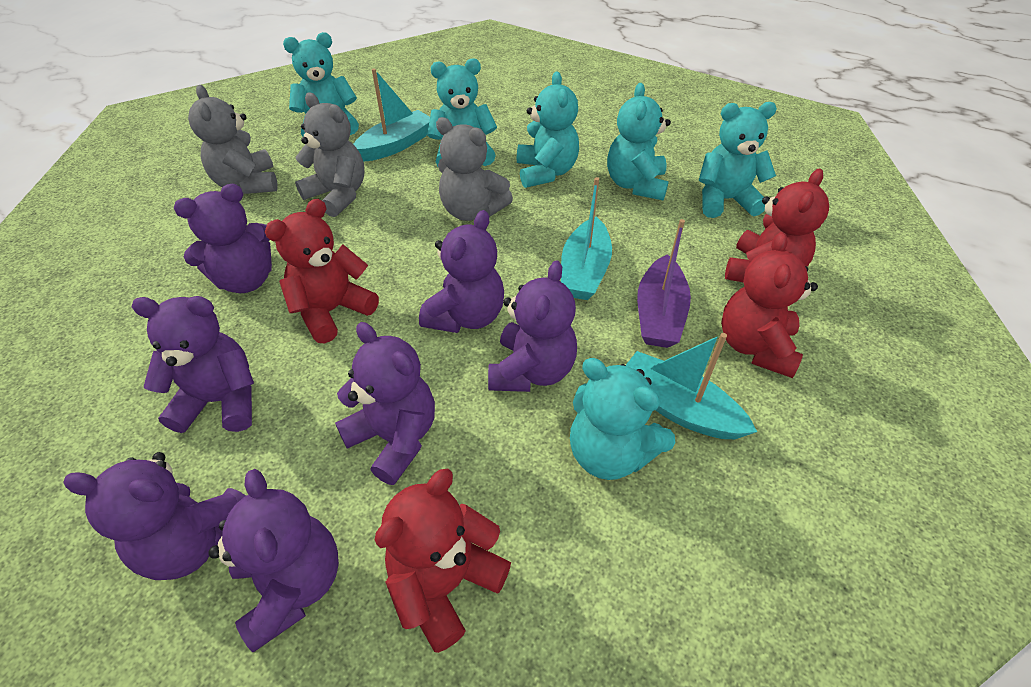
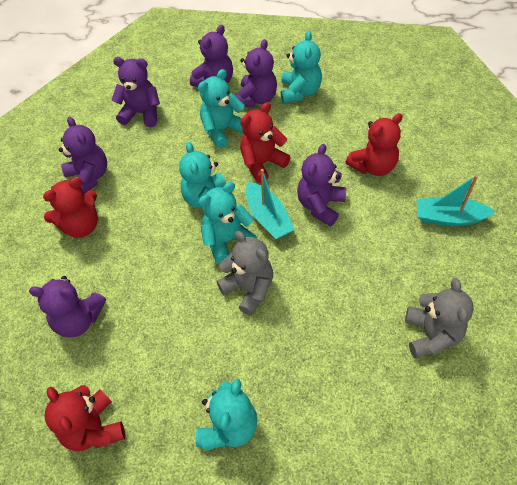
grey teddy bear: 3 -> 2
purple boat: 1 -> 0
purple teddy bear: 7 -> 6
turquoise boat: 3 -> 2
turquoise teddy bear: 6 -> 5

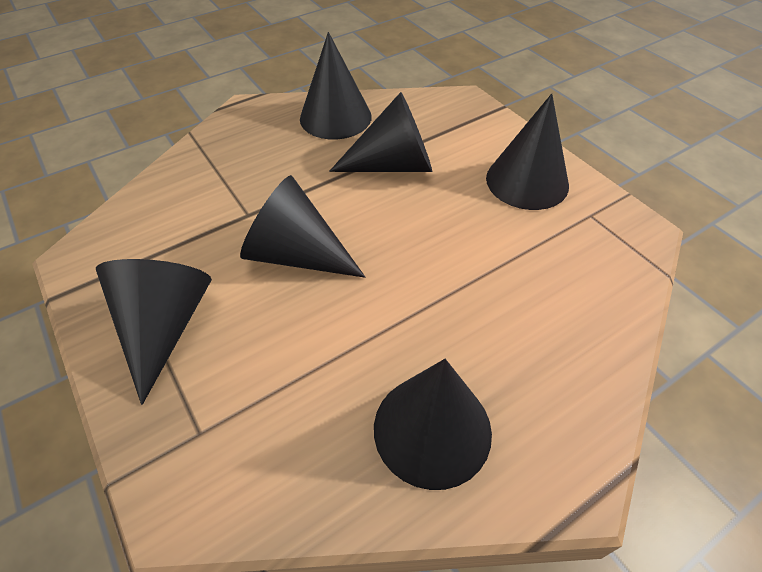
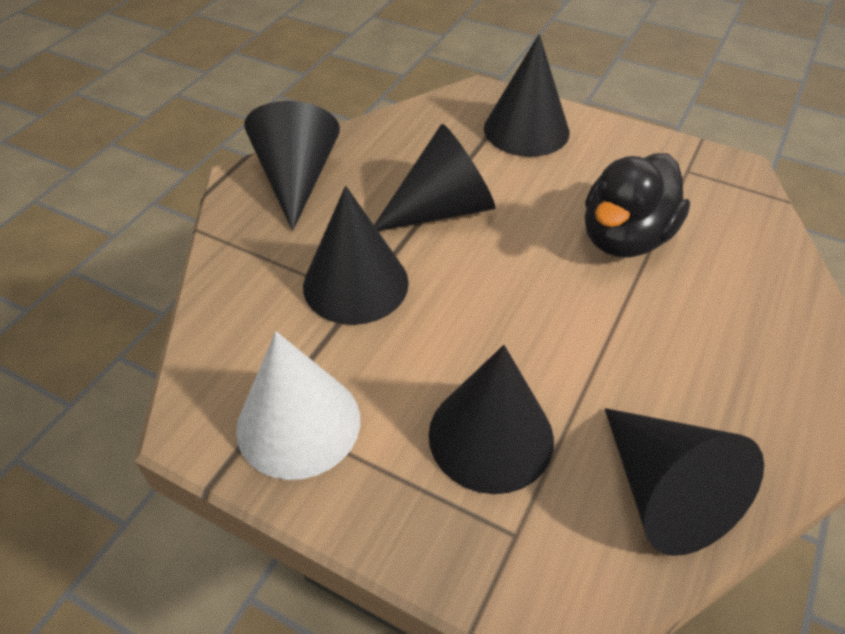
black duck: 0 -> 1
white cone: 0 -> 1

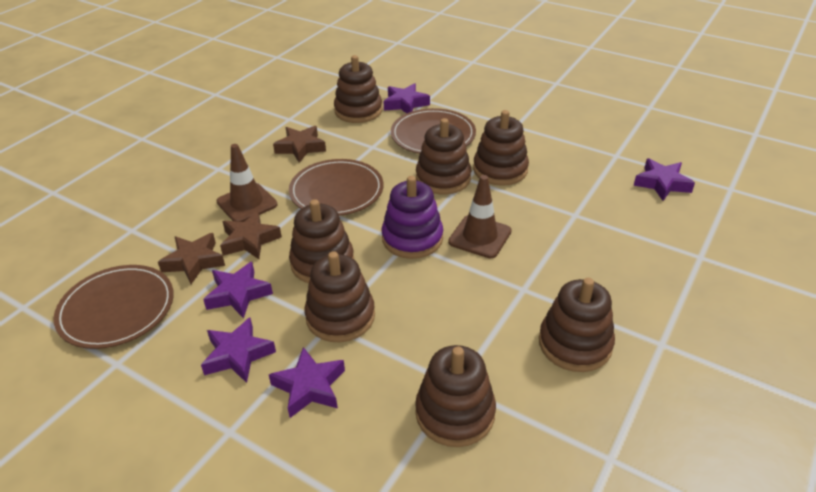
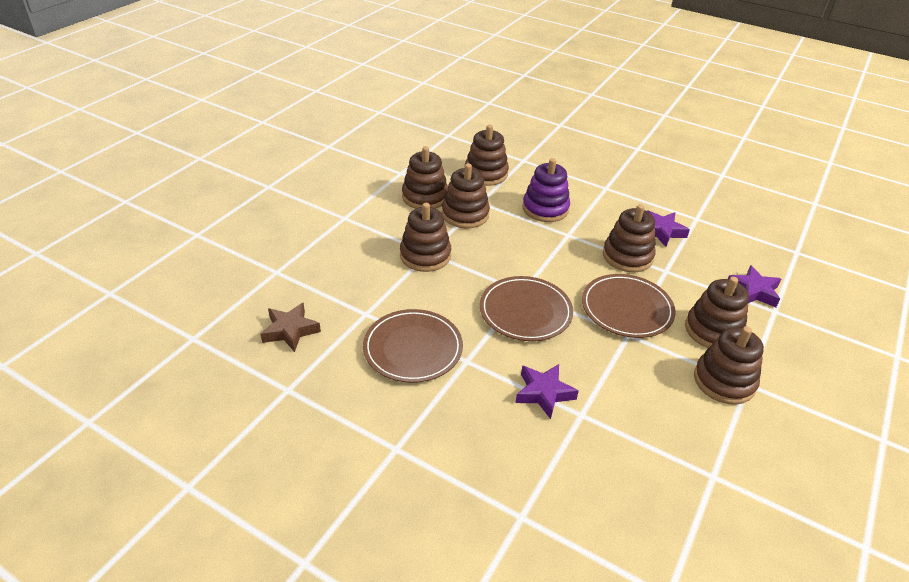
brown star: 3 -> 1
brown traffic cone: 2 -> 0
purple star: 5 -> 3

## Exercise brief
Across the entries above, tally the lines that contain the string "bear" and give that figure alone.

## Solution to the exercise
3